DATA EXCERPTS —
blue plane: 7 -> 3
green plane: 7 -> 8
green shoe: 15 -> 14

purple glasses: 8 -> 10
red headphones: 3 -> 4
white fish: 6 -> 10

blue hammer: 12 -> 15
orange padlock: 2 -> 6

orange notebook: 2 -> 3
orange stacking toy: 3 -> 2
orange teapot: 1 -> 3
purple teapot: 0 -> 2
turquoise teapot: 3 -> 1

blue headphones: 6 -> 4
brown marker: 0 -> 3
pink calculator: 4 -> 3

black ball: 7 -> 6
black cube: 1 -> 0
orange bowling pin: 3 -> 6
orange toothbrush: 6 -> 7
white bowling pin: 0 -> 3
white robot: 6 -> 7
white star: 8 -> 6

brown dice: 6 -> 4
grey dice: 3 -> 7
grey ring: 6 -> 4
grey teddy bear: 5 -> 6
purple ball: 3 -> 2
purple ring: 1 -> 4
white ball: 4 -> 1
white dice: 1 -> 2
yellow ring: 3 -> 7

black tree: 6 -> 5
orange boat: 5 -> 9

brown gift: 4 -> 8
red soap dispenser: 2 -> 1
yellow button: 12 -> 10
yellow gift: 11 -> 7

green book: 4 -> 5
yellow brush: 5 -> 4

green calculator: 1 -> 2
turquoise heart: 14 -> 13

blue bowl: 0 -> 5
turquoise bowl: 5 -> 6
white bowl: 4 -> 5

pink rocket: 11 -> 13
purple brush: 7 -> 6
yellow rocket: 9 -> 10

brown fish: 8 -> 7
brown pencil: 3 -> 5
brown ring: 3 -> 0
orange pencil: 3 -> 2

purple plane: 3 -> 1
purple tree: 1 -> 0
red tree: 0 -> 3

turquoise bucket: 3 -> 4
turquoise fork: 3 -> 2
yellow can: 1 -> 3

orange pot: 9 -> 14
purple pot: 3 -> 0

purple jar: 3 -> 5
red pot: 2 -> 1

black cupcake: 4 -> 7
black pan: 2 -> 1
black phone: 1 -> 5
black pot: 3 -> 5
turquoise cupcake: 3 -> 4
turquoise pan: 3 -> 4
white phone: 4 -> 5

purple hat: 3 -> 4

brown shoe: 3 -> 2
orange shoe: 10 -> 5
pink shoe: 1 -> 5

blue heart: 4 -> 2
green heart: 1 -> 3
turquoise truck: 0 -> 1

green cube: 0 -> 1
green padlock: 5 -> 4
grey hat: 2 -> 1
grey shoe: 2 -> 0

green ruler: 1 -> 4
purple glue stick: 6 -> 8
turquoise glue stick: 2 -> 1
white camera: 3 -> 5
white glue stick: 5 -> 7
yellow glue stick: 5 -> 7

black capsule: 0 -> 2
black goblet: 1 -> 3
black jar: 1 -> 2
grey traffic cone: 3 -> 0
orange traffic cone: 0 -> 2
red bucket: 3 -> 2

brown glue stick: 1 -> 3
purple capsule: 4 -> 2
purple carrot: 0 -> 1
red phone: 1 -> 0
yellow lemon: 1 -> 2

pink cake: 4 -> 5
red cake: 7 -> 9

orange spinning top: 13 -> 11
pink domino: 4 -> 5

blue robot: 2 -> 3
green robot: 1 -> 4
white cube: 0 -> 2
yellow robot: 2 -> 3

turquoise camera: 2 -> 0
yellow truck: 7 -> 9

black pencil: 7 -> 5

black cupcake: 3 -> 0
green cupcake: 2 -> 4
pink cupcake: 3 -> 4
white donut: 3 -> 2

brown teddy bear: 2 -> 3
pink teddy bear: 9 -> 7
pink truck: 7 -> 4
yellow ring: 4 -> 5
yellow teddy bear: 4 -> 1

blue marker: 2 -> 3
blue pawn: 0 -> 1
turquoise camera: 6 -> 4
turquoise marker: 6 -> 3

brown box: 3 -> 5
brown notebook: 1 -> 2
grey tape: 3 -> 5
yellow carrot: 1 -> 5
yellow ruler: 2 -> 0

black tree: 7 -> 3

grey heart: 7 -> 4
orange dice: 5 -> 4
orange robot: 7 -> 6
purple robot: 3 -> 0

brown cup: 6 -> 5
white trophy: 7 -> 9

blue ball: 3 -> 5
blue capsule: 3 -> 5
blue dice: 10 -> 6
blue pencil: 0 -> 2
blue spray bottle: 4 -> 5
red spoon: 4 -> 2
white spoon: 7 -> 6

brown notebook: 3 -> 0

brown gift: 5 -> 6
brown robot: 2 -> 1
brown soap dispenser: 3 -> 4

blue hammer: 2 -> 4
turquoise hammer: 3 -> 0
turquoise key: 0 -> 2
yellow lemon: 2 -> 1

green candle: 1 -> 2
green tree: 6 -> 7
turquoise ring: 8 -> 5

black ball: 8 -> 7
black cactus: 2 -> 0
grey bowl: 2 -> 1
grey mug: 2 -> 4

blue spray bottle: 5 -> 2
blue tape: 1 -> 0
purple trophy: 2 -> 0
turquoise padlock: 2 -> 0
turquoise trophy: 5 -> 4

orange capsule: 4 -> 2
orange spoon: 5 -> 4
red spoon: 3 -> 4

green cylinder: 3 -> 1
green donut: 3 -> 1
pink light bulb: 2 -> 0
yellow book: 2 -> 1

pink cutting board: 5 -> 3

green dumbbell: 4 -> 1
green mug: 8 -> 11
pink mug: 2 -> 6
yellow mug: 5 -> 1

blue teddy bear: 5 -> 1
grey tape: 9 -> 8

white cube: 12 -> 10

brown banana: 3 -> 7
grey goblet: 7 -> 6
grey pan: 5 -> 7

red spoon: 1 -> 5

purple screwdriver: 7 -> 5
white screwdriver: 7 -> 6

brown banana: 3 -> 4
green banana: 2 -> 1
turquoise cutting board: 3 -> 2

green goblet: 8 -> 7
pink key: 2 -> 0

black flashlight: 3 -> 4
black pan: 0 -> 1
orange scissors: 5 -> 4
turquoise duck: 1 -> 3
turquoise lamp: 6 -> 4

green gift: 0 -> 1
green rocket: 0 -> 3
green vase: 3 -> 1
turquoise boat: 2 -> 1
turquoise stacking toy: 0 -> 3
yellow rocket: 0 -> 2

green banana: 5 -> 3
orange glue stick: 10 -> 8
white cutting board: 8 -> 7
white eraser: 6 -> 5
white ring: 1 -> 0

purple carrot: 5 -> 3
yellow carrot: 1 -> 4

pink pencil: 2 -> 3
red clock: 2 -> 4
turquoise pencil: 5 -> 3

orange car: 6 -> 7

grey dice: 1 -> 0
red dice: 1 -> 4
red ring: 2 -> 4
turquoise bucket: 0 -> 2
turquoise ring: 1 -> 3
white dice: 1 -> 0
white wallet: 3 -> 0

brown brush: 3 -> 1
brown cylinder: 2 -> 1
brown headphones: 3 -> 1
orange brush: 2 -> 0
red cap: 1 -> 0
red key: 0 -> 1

DESCRIPTION OF THE TASK —
Each of the entries above should be written out again exactly.

EXERCISE SOLUTION —
blue plane: 7 -> 3
green plane: 7 -> 8
green shoe: 15 -> 14

purple glasses: 8 -> 10
red headphones: 3 -> 4
white fish: 6 -> 10

blue hammer: 12 -> 15
orange padlock: 2 -> 6

orange notebook: 2 -> 3
orange stacking toy: 3 -> 2
orange teapot: 1 -> 3
purple teapot: 0 -> 2
turquoise teapot: 3 -> 1

blue headphones: 6 -> 4
brown marker: 0 -> 3
pink calculator: 4 -> 3

black ball: 7 -> 6
black cube: 1 -> 0
orange bowling pin: 3 -> 6
orange toothbrush: 6 -> 7
white bowling pin: 0 -> 3
white robot: 6 -> 7
white star: 8 -> 6

brown dice: 6 -> 4
grey dice: 3 -> 7
grey ring: 6 -> 4
grey teddy bear: 5 -> 6
purple ball: 3 -> 2
purple ring: 1 -> 4
white ball: 4 -> 1
white dice: 1 -> 2
yellow ring: 3 -> 7

black tree: 6 -> 5
orange boat: 5 -> 9

brown gift: 4 -> 8
red soap dispenser: 2 -> 1
yellow button: 12 -> 10
yellow gift: 11 -> 7

green book: 4 -> 5
yellow brush: 5 -> 4

green calculator: 1 -> 2
turquoise heart: 14 -> 13

blue bowl: 0 -> 5
turquoise bowl: 5 -> 6
white bowl: 4 -> 5

pink rocket: 11 -> 13
purple brush: 7 -> 6
yellow rocket: 9 -> 10

brown fish: 8 -> 7
brown pencil: 3 -> 5
brown ring: 3 -> 0
orange pencil: 3 -> 2

purple plane: 3 -> 1
purple tree: 1 -> 0
red tree: 0 -> 3

turquoise bucket: 3 -> 4
turquoise fork: 3 -> 2
yellow can: 1 -> 3

orange pot: 9 -> 14
purple pot: 3 -> 0

purple jar: 3 -> 5
red pot: 2 -> 1

black cupcake: 4 -> 7
black pan: 2 -> 1
black phone: 1 -> 5
black pot: 3 -> 5
turquoise cupcake: 3 -> 4
turquoise pan: 3 -> 4
white phone: 4 -> 5

purple hat: 3 -> 4

brown shoe: 3 -> 2
orange shoe: 10 -> 5
pink shoe: 1 -> 5

blue heart: 4 -> 2
green heart: 1 -> 3
turquoise truck: 0 -> 1

green cube: 0 -> 1
green padlock: 5 -> 4
grey hat: 2 -> 1
grey shoe: 2 -> 0

green ruler: 1 -> 4
purple glue stick: 6 -> 8
turquoise glue stick: 2 -> 1
white camera: 3 -> 5
white glue stick: 5 -> 7
yellow glue stick: 5 -> 7

black capsule: 0 -> 2
black goblet: 1 -> 3
black jar: 1 -> 2
grey traffic cone: 3 -> 0
orange traffic cone: 0 -> 2
red bucket: 3 -> 2

brown glue stick: 1 -> 3
purple capsule: 4 -> 2
purple carrot: 0 -> 1
red phone: 1 -> 0
yellow lemon: 1 -> 2

pink cake: 4 -> 5
red cake: 7 -> 9

orange spinning top: 13 -> 11
pink domino: 4 -> 5

blue robot: 2 -> 3
green robot: 1 -> 4
white cube: 0 -> 2
yellow robot: 2 -> 3

turquoise camera: 2 -> 0
yellow truck: 7 -> 9

black pencil: 7 -> 5

black cupcake: 3 -> 0
green cupcake: 2 -> 4
pink cupcake: 3 -> 4
white donut: 3 -> 2

brown teddy bear: 2 -> 3
pink teddy bear: 9 -> 7
pink truck: 7 -> 4
yellow ring: 4 -> 5
yellow teddy bear: 4 -> 1

blue marker: 2 -> 3
blue pawn: 0 -> 1
turquoise camera: 6 -> 4
turquoise marker: 6 -> 3

brown box: 3 -> 5
brown notebook: 1 -> 2
grey tape: 3 -> 5
yellow carrot: 1 -> 5
yellow ruler: 2 -> 0

black tree: 7 -> 3

grey heart: 7 -> 4
orange dice: 5 -> 4
orange robot: 7 -> 6
purple robot: 3 -> 0

brown cup: 6 -> 5
white trophy: 7 -> 9

blue ball: 3 -> 5
blue capsule: 3 -> 5
blue dice: 10 -> 6
blue pencil: 0 -> 2
blue spray bottle: 4 -> 5
red spoon: 4 -> 2
white spoon: 7 -> 6

brown notebook: 3 -> 0

brown gift: 5 -> 6
brown robot: 2 -> 1
brown soap dispenser: 3 -> 4

blue hammer: 2 -> 4
turquoise hammer: 3 -> 0
turquoise key: 0 -> 2
yellow lemon: 2 -> 1

green candle: 1 -> 2
green tree: 6 -> 7
turquoise ring: 8 -> 5

black ball: 8 -> 7
black cactus: 2 -> 0
grey bowl: 2 -> 1
grey mug: 2 -> 4

blue spray bottle: 5 -> 2
blue tape: 1 -> 0
purple trophy: 2 -> 0
turquoise padlock: 2 -> 0
turquoise trophy: 5 -> 4

orange capsule: 4 -> 2
orange spoon: 5 -> 4
red spoon: 3 -> 4

green cylinder: 3 -> 1
green donut: 3 -> 1
pink light bulb: 2 -> 0
yellow book: 2 -> 1

pink cutting board: 5 -> 3

green dumbbell: 4 -> 1
green mug: 8 -> 11
pink mug: 2 -> 6
yellow mug: 5 -> 1

blue teddy bear: 5 -> 1
grey tape: 9 -> 8

white cube: 12 -> 10

brown banana: 3 -> 7
grey goblet: 7 -> 6
grey pan: 5 -> 7

red spoon: 1 -> 5

purple screwdriver: 7 -> 5
white screwdriver: 7 -> 6

brown banana: 3 -> 4
green banana: 2 -> 1
turquoise cutting board: 3 -> 2

green goblet: 8 -> 7
pink key: 2 -> 0

black flashlight: 3 -> 4
black pan: 0 -> 1
orange scissors: 5 -> 4
turquoise duck: 1 -> 3
turquoise lamp: 6 -> 4

green gift: 0 -> 1
green rocket: 0 -> 3
green vase: 3 -> 1
turquoise boat: 2 -> 1
turquoise stacking toy: 0 -> 3
yellow rocket: 0 -> 2

green banana: 5 -> 3
orange glue stick: 10 -> 8
white cutting board: 8 -> 7
white eraser: 6 -> 5
white ring: 1 -> 0

purple carrot: 5 -> 3
yellow carrot: 1 -> 4

pink pencil: 2 -> 3
red clock: 2 -> 4
turquoise pencil: 5 -> 3

orange car: 6 -> 7

grey dice: 1 -> 0
red dice: 1 -> 4
red ring: 2 -> 4
turquoise bucket: 0 -> 2
turquoise ring: 1 -> 3
white dice: 1 -> 0
white wallet: 3 -> 0

brown brush: 3 -> 1
brown cylinder: 2 -> 1
brown headphones: 3 -> 1
orange brush: 2 -> 0
red cap: 1 -> 0
red key: 0 -> 1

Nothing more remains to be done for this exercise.